* REQUIREMENT: Every record must reappear in the answer exactly as given.

[Revision comparison data]

──────────

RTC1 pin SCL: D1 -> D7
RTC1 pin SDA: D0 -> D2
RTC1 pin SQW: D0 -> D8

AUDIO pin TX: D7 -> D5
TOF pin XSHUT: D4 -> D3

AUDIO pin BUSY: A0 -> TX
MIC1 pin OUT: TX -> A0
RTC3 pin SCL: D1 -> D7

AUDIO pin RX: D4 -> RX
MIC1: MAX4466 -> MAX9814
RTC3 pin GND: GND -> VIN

──────────

* OUTPUT:
RTC1 pin SCL: D1 -> D7
RTC1 pin SDA: D0 -> D2
RTC1 pin SQW: D0 -> D8

AUDIO pin TX: D7 -> D5
TOF pin XSHUT: D4 -> D3

AUDIO pin BUSY: A0 -> TX
MIC1 pin OUT: TX -> A0
RTC3 pin SCL: D1 -> D7

AUDIO pin RX: D4 -> RX
MIC1: MAX4466 -> MAX9814
RTC3 pin GND: GND -> VIN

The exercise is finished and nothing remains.